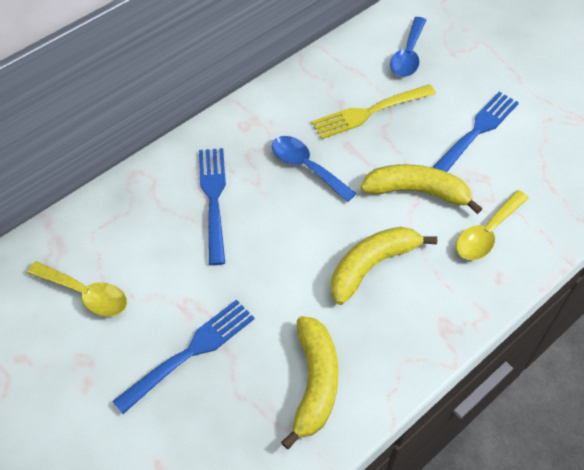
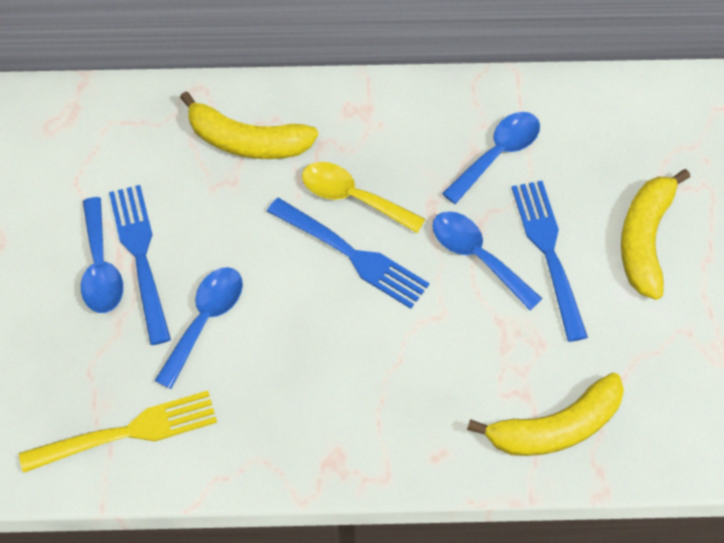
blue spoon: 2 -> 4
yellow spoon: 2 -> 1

◆ ◆ ◆ ◆

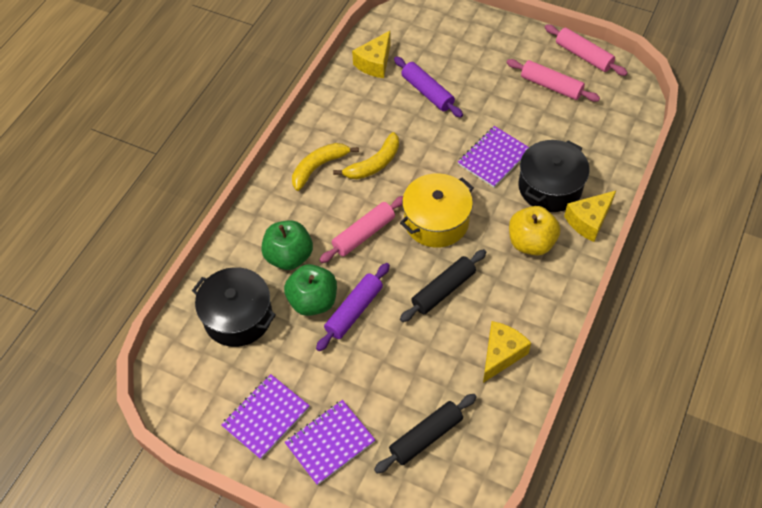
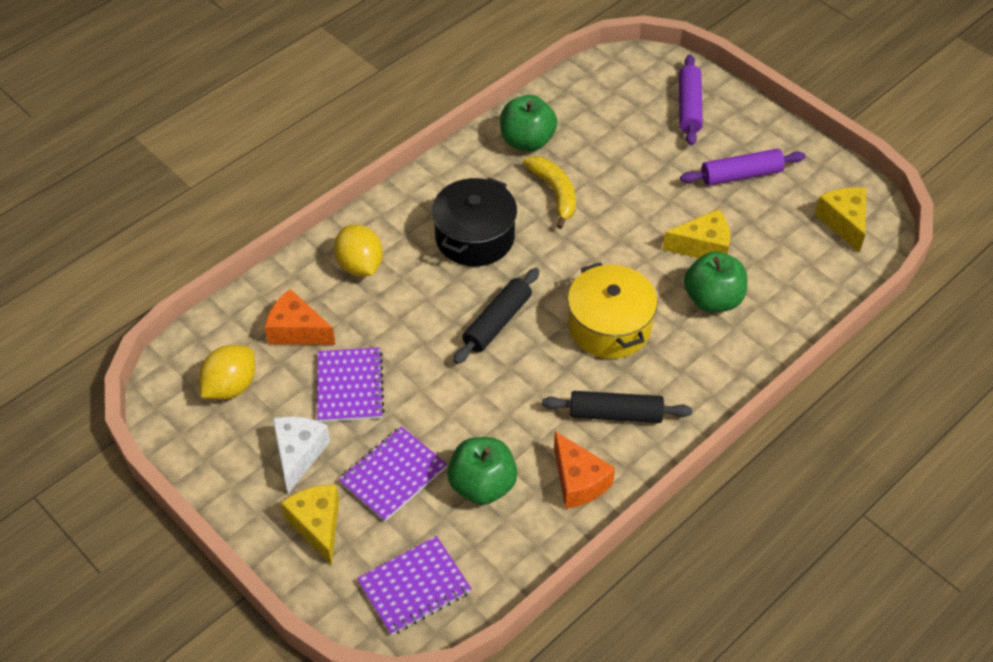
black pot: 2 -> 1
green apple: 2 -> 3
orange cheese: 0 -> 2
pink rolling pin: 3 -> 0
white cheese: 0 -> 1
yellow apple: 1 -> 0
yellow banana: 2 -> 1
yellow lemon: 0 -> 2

◆ ◆ ◆ ◆

▸ **Assignment**
From the material above, copy out every line bearing the string "yellow".

▸ **Expected output**
yellow spoon: 2 -> 1
yellow apple: 1 -> 0
yellow banana: 2 -> 1
yellow lemon: 0 -> 2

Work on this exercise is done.